Every line of the material has to be retyped exactly.

Raw data =
- Opening Delimiter -

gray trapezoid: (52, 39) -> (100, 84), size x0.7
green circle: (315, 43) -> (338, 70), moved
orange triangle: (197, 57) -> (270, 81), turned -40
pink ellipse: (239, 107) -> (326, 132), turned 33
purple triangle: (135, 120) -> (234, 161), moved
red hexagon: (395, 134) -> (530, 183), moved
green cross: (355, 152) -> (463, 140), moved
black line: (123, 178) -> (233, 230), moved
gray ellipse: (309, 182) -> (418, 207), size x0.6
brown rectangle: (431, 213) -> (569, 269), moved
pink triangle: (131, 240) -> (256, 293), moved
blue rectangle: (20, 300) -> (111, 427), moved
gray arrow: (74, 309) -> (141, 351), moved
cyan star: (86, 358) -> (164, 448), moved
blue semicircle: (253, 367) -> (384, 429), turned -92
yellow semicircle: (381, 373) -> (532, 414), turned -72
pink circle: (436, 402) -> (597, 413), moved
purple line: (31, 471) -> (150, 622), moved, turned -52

- Closing Delimiter -

Response to this task =
gray trapezoid: (52, 39) -> (100, 84), size x0.7
green circle: (315, 43) -> (338, 70), moved
orange triangle: (197, 57) -> (270, 81), turned -40
pink ellipse: (239, 107) -> (326, 132), turned 33
purple triangle: (135, 120) -> (234, 161), moved
red hexagon: (395, 134) -> (530, 183), moved
green cross: (355, 152) -> (463, 140), moved
black line: (123, 178) -> (233, 230), moved
gray ellipse: (309, 182) -> (418, 207), size x0.6
brown rectangle: (431, 213) -> (569, 269), moved
pink triangle: (131, 240) -> (256, 293), moved
blue rectangle: (20, 300) -> (111, 427), moved
gray arrow: (74, 309) -> (141, 351), moved
cyan star: (86, 358) -> (164, 448), moved
blue semicircle: (253, 367) -> (384, 429), turned -92
yellow semicircle: (381, 373) -> (532, 414), turned -72
pink circle: (436, 402) -> (597, 413), moved
purple line: (31, 471) -> (150, 622), moved, turned -52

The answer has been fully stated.